DATA BLOCK.

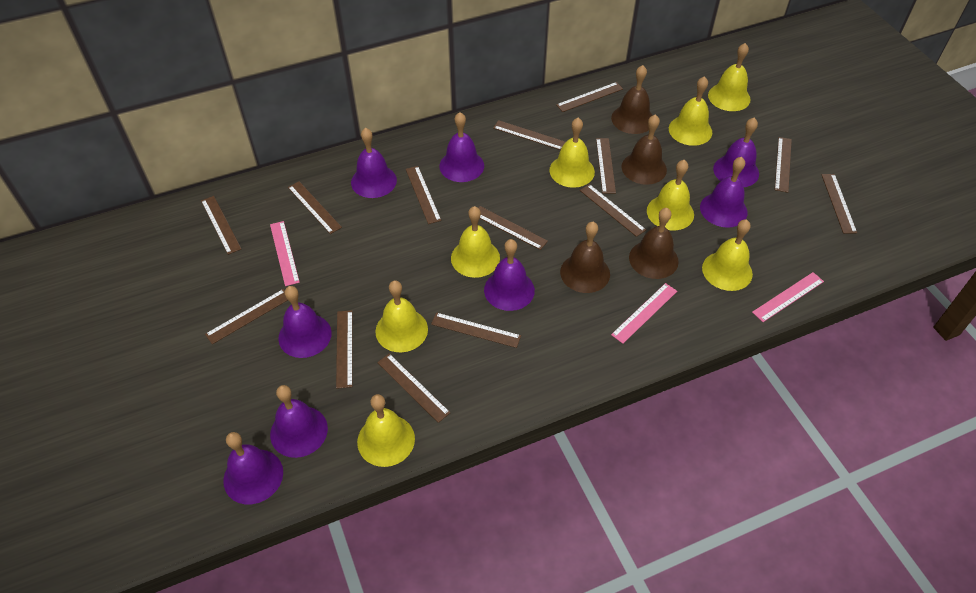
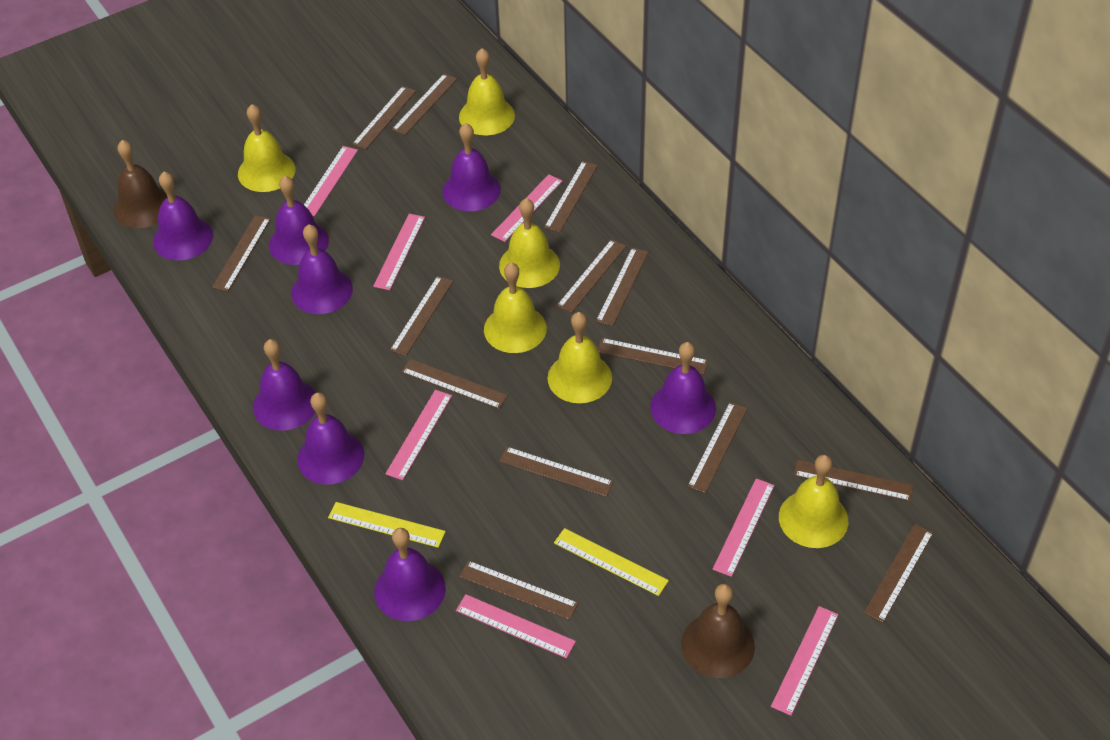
brown bell: 4 -> 2
pink ruler: 3 -> 7
yellow bell: 8 -> 6
yellow ruler: 0 -> 2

WORK REQUIRED. Write out the data once more exactly, omitting the pictures.

YOUR SOLUTION.
brown bell: 4 -> 2
pink ruler: 3 -> 7
yellow bell: 8 -> 6
yellow ruler: 0 -> 2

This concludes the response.